_Task brief_
Your answer must be the exact lines of the listing below that run from the line with "(301, 269) = (362, 333): brown" to the line with "(773, 404) = (411, 157): red", ends included, and no pictures.

_Provided data_
╔══
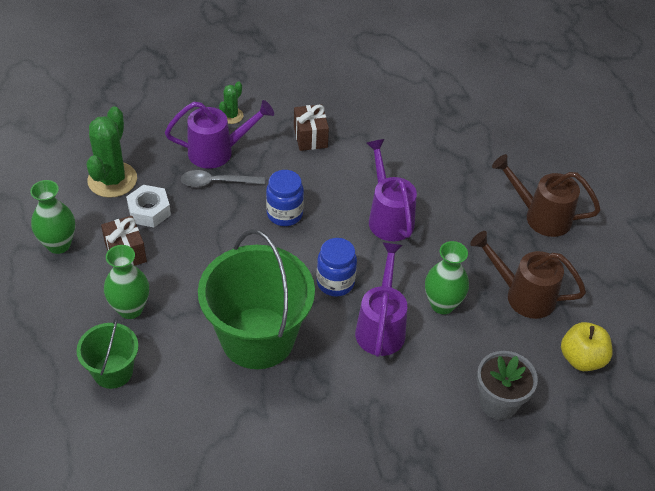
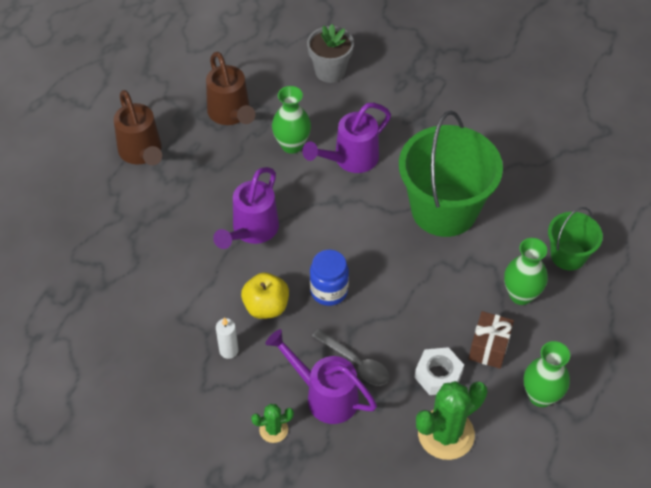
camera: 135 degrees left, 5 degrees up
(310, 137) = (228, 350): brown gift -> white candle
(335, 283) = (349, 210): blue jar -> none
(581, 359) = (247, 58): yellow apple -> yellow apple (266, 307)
╚══
╔══
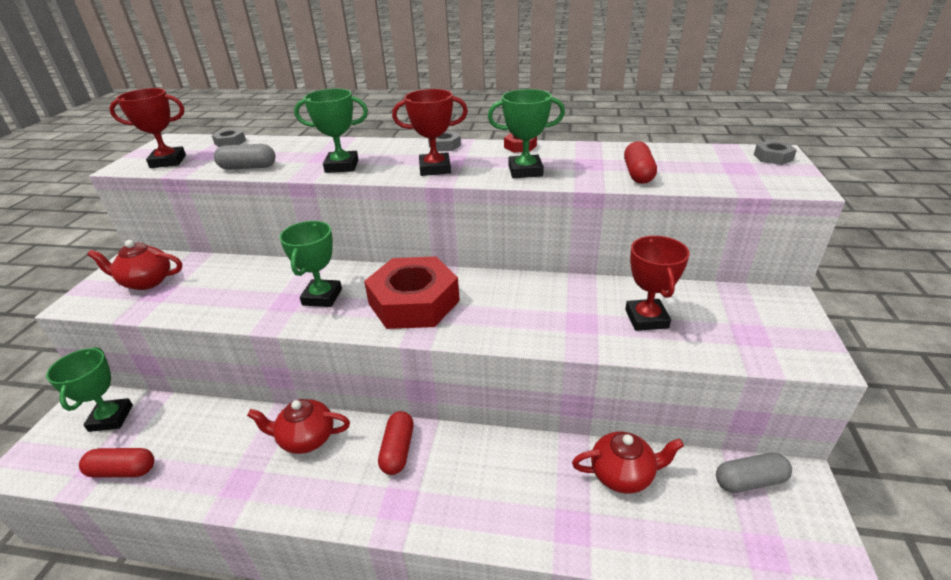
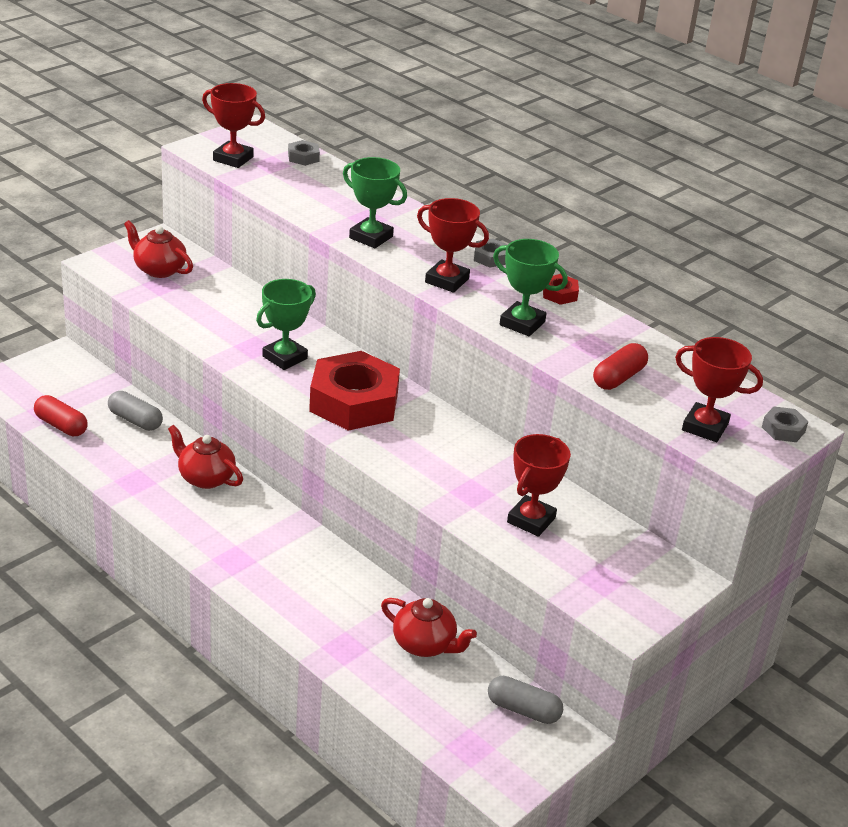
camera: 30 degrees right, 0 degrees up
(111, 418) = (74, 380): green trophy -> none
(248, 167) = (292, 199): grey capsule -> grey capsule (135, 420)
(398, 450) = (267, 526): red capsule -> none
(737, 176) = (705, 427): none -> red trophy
╚══
╔══
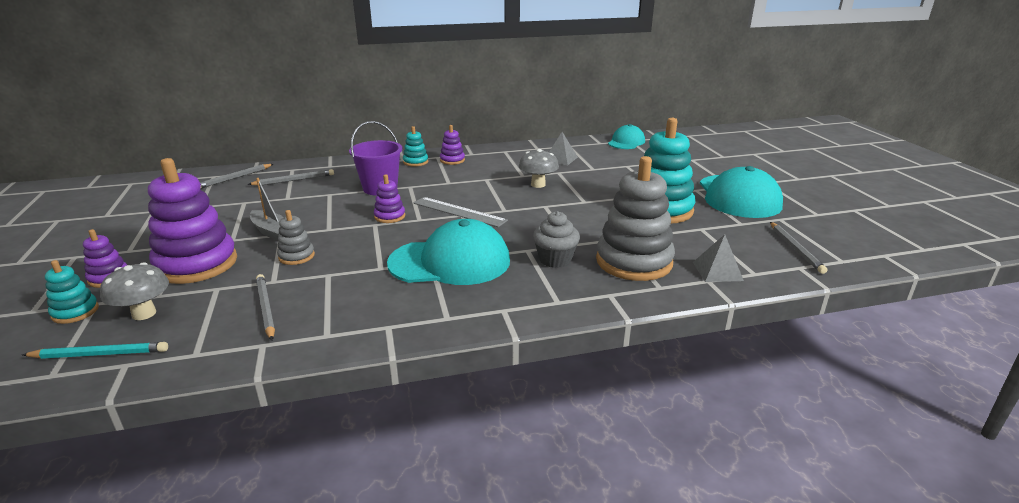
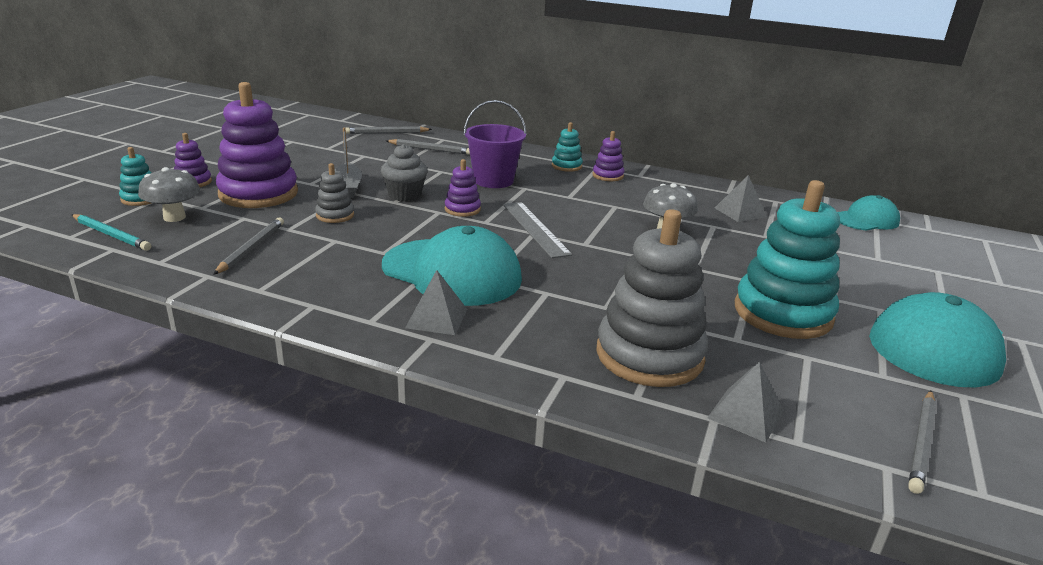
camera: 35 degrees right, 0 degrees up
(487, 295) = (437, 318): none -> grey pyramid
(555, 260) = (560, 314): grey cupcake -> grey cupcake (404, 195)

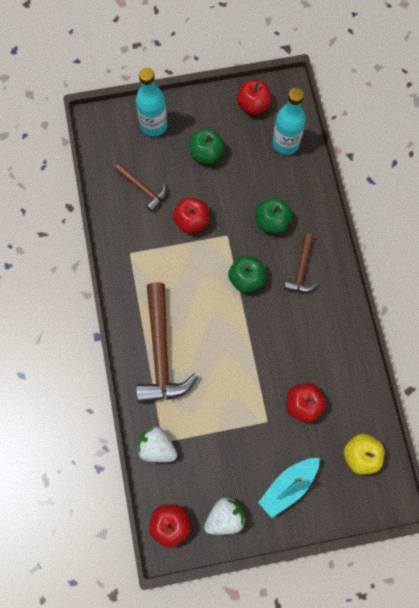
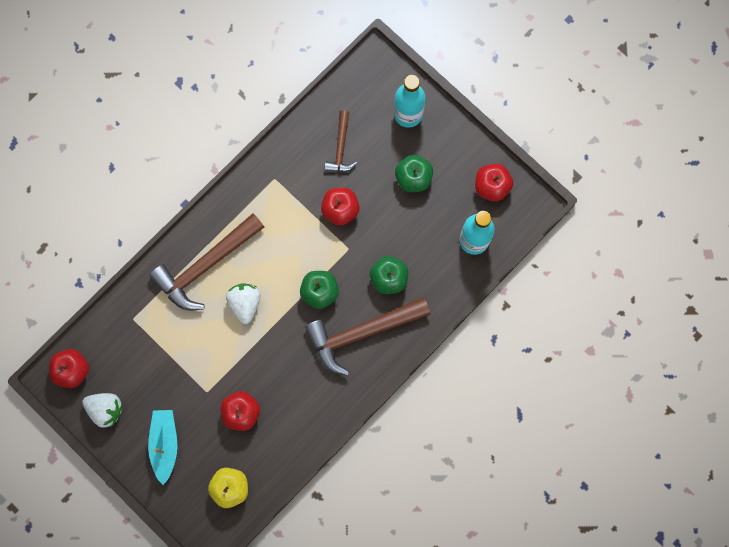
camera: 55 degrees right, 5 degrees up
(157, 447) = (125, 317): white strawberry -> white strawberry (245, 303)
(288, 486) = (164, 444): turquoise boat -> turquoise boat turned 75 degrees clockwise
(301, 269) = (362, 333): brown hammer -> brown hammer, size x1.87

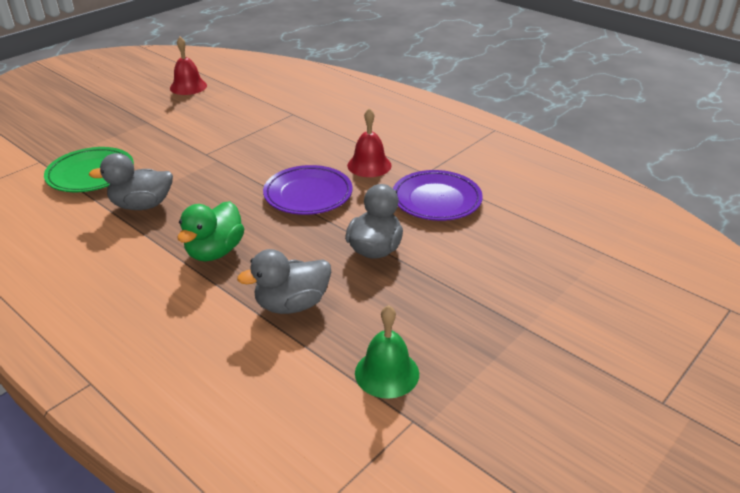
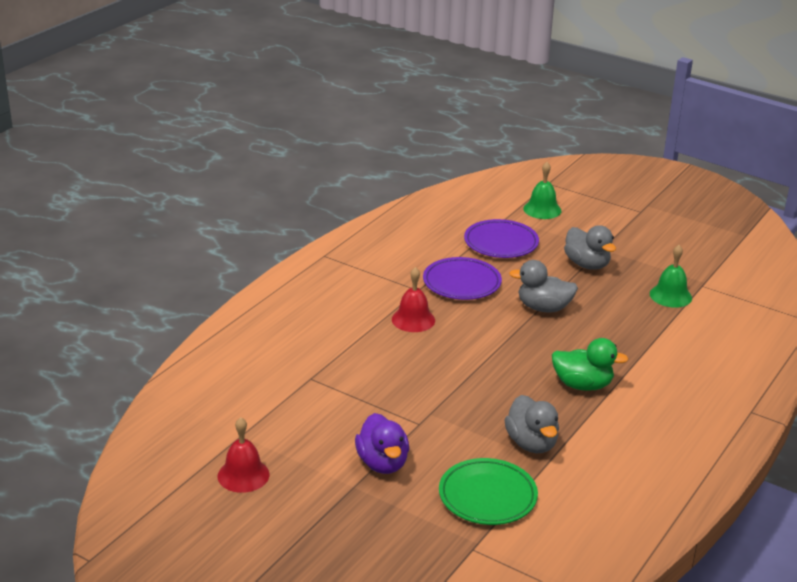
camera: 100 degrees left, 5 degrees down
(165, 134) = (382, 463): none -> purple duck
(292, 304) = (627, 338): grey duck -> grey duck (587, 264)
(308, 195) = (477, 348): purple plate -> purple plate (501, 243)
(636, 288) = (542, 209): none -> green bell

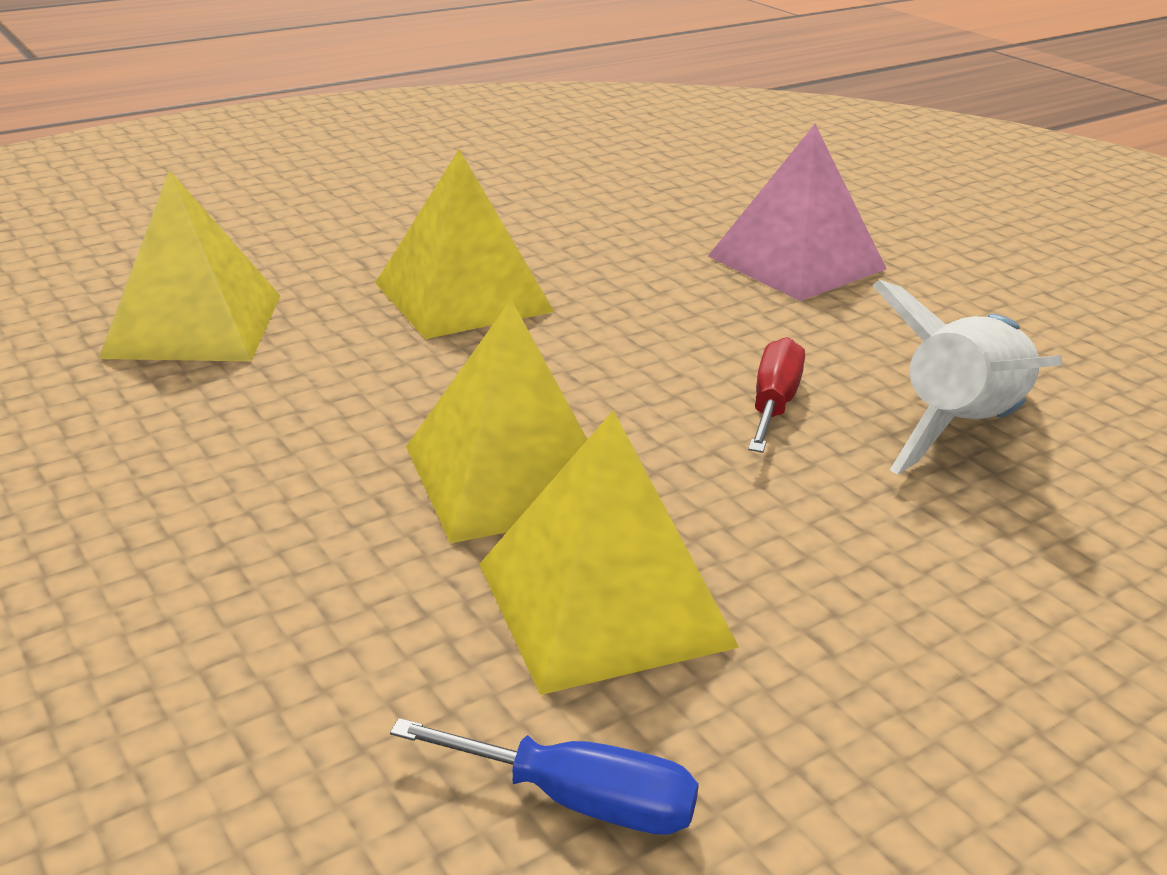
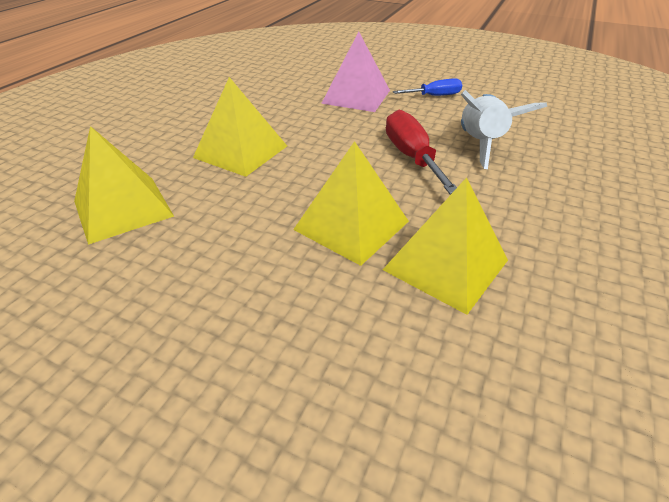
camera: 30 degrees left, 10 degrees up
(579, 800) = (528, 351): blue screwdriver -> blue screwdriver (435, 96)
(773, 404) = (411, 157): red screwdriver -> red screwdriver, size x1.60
╚══
_Output of the task_
(301, 269) = (362, 333): brown hammer -> brown hammer, size x1.87

camera: 100 degrees left, 5 degrees down
(165, 134) = (382, 463): none -> purple duck
(292, 304) = (627, 338): grey duck -> grey duck (587, 264)
(308, 195) = (477, 348): purple plate -> purple plate (501, 243)
(636, 288) = (542, 209): none -> green bell

camera: 30 degrees left, 10 degrees up
(579, 800) = (528, 351): blue screwdriver -> blue screwdriver (435, 96)
(773, 404) = (411, 157): red screwdriver -> red screwdriver, size x1.60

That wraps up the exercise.